== Material supplied ==
[Start of section]
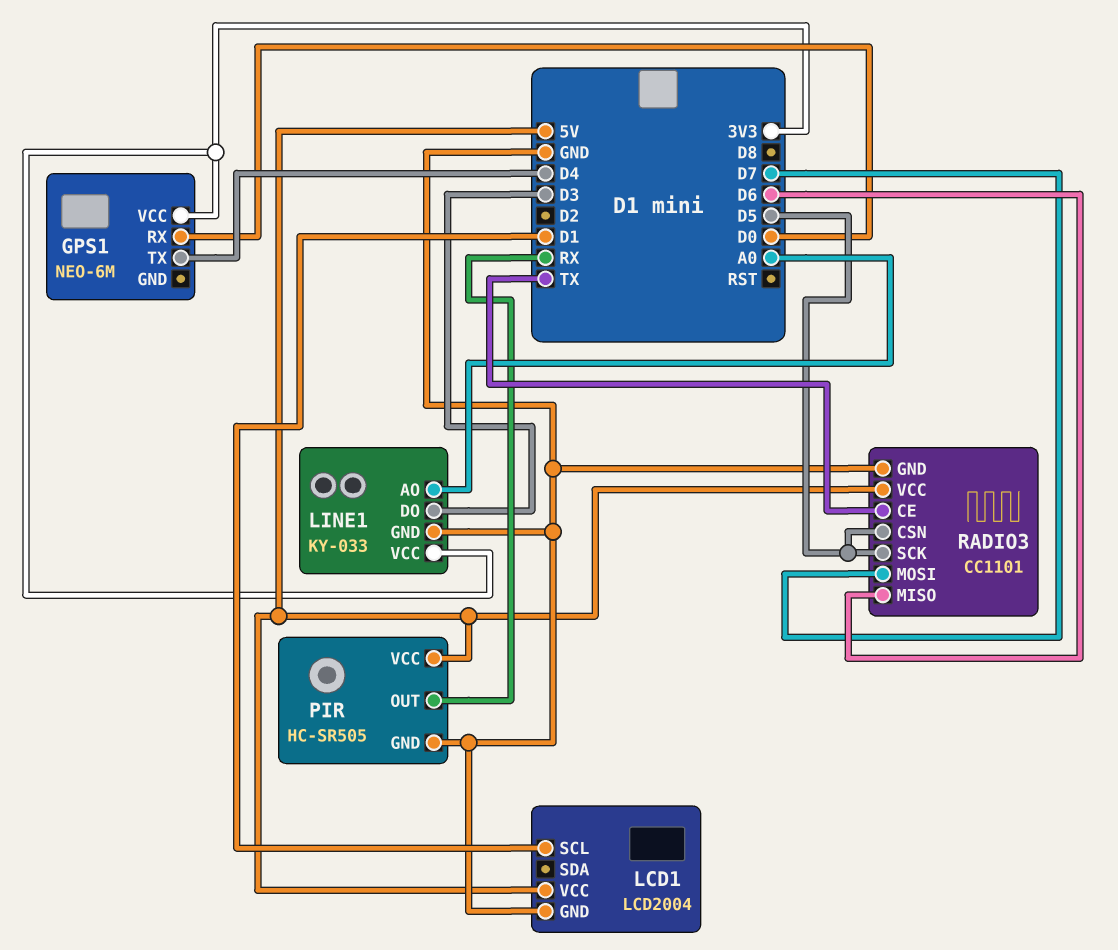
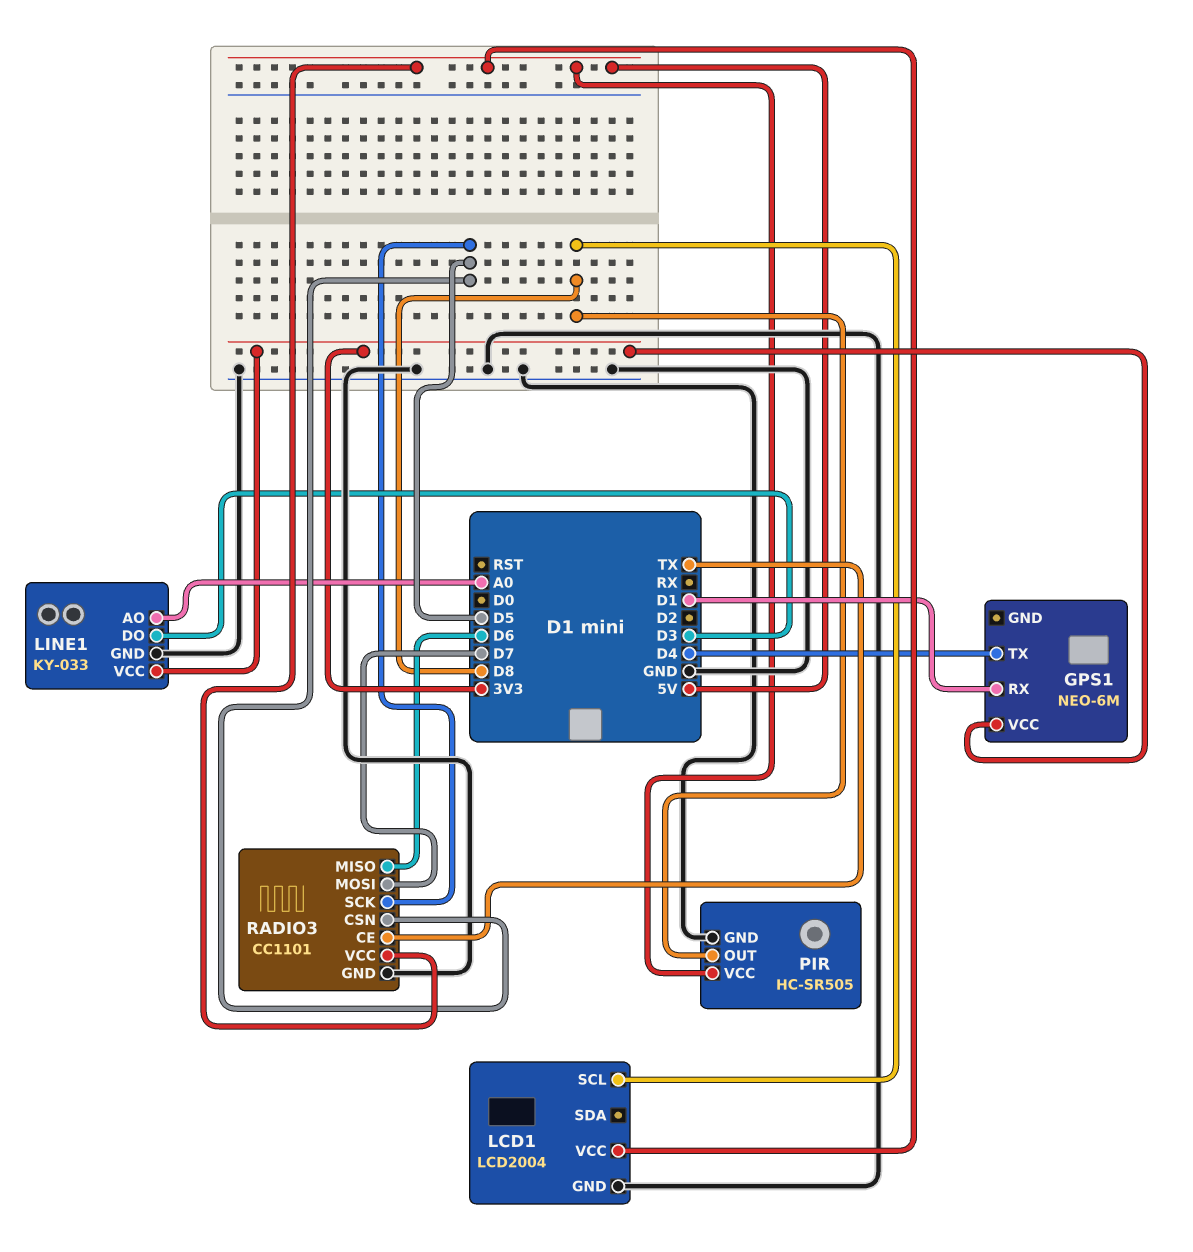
GPS1 pin RX: D0 -> D1
LCD1 pin SCL: D1 -> D8
PIR pin OUT: RX -> D8

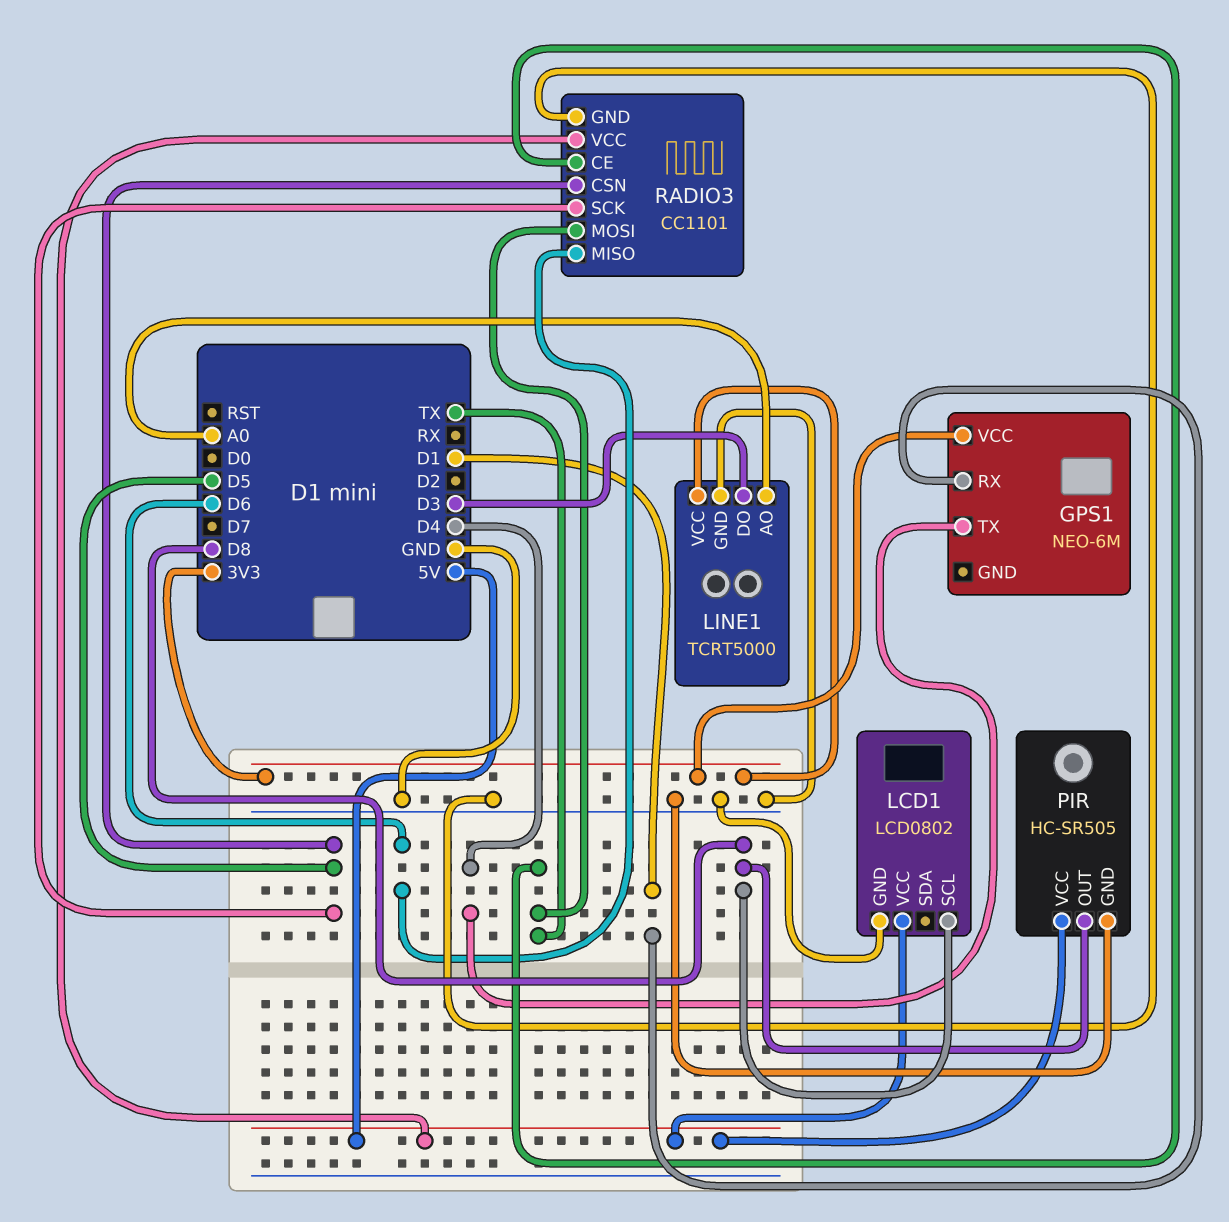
LCD1: LCD2004 -> LCD0802
LINE1: KY-033 -> TCRT5000
RADIO3 pin MOSI: D7 -> TX

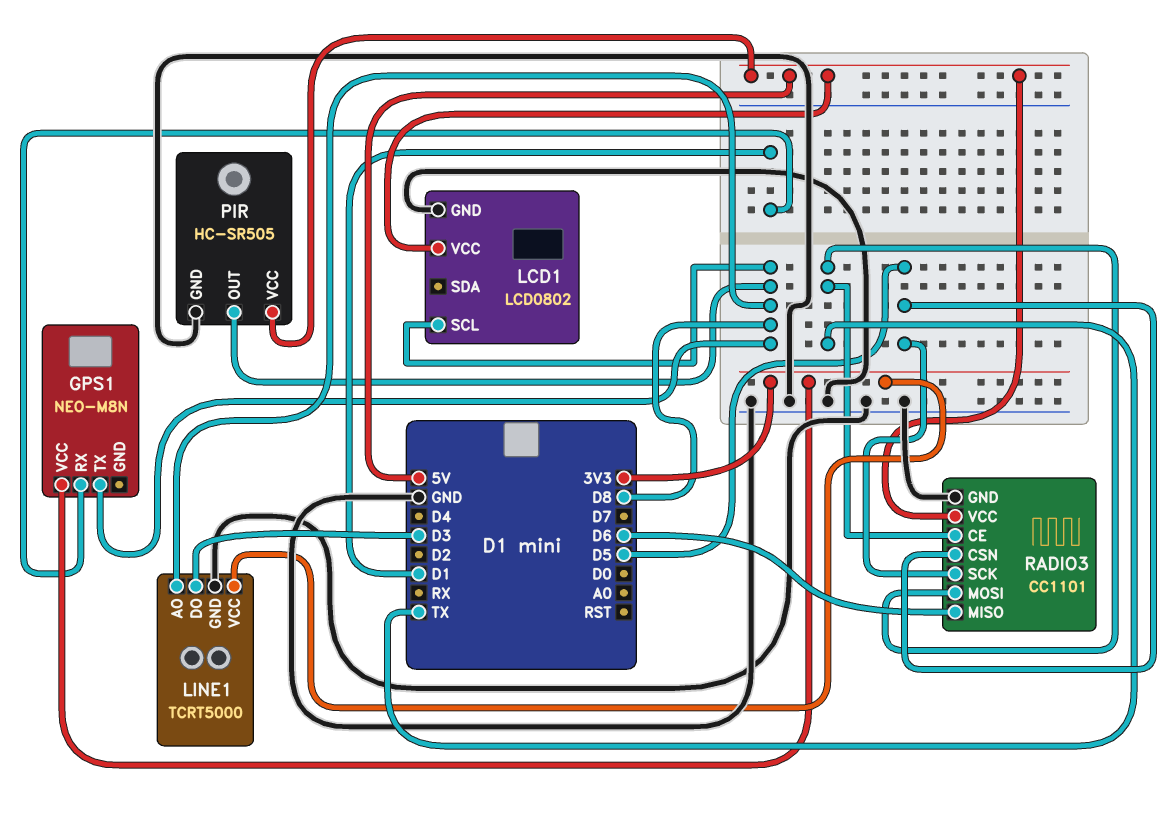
GPS1: NEO-6M -> NEO-M8N
GPS1 pin TX: D4 -> D8
LINE1 pin AO: A0 -> D8

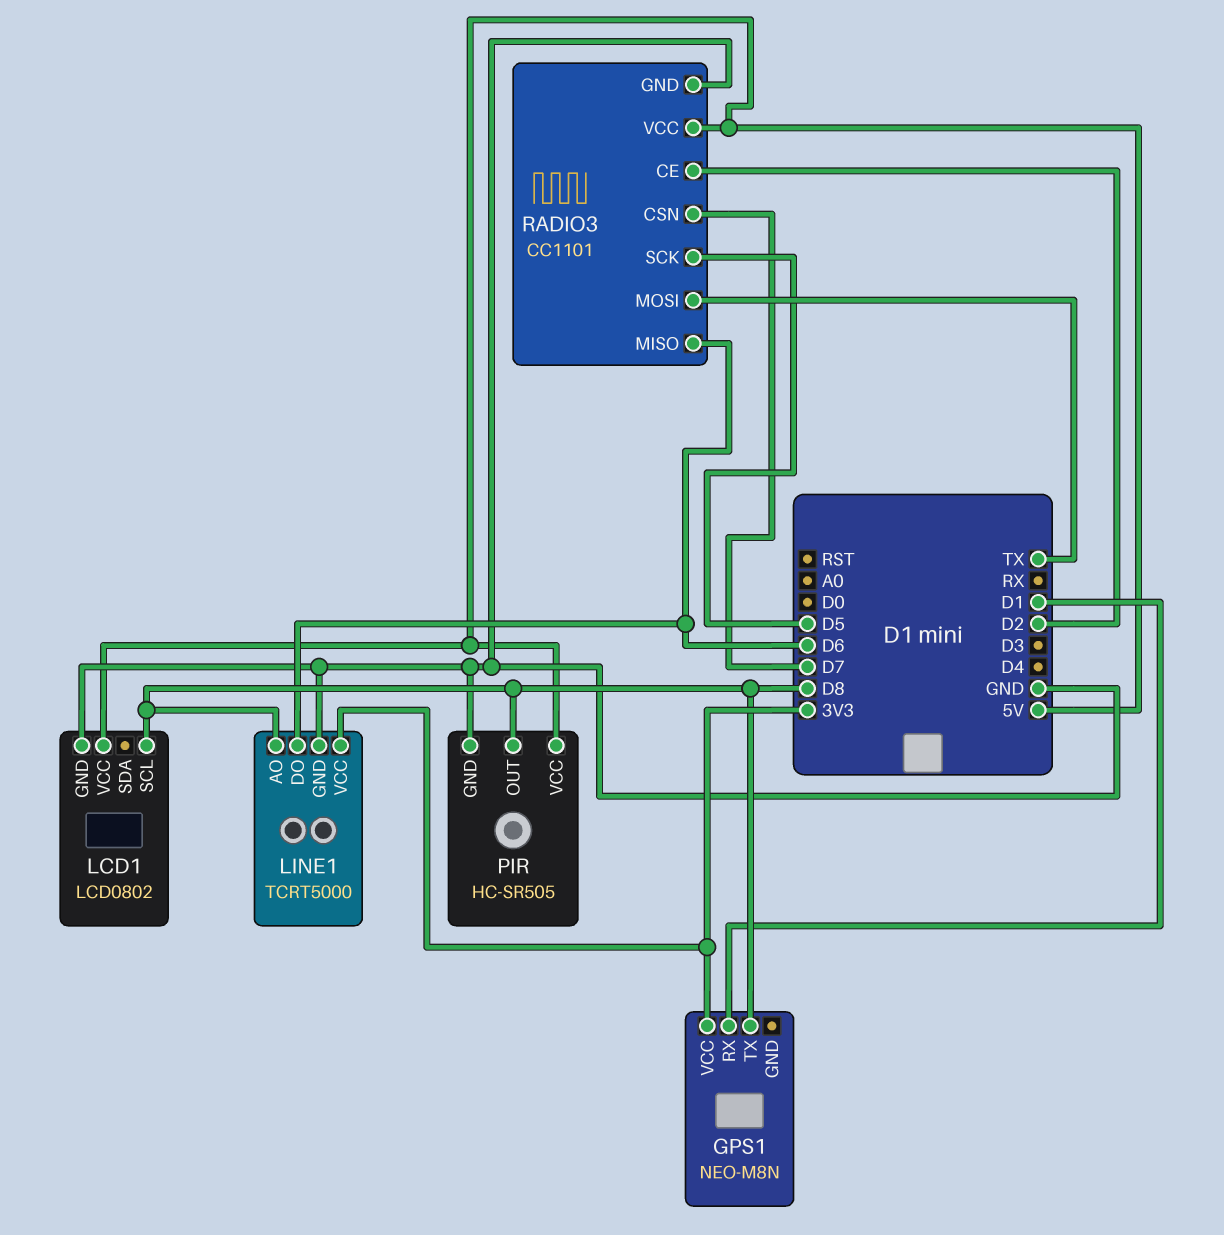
LINE1 pin DO: D3 -> D6
RADIO3 pin CE: TX -> D2
RADIO3 pin CSN: D5 -> D7

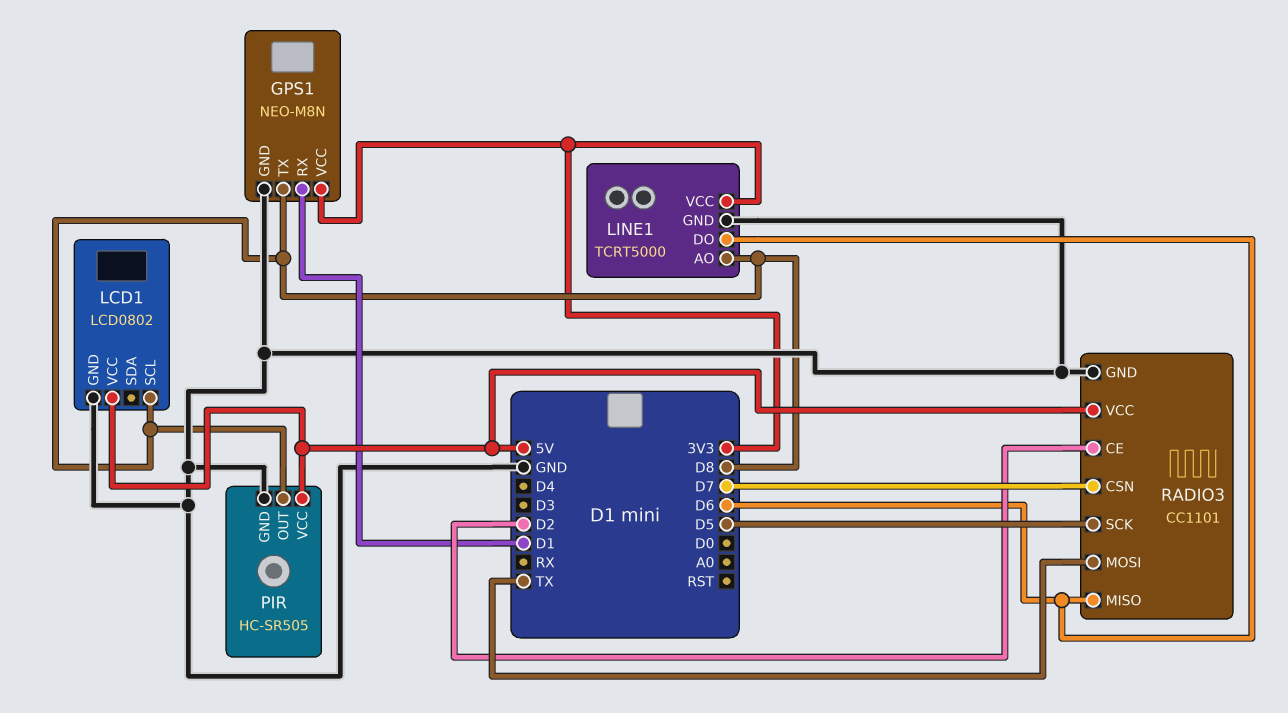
GPS1 pin GND: none -> GND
[End of section]
== Work to complete ==
Your output should be exactly the lines of the records above from the one with "LINE1 pin DO: D3 -> D6" through the last, both ends included, with pictures excluded.

== Answer for the task ==
LINE1 pin DO: D3 -> D6
RADIO3 pin CE: TX -> D2
RADIO3 pin CSN: D5 -> D7

GPS1 pin GND: none -> GND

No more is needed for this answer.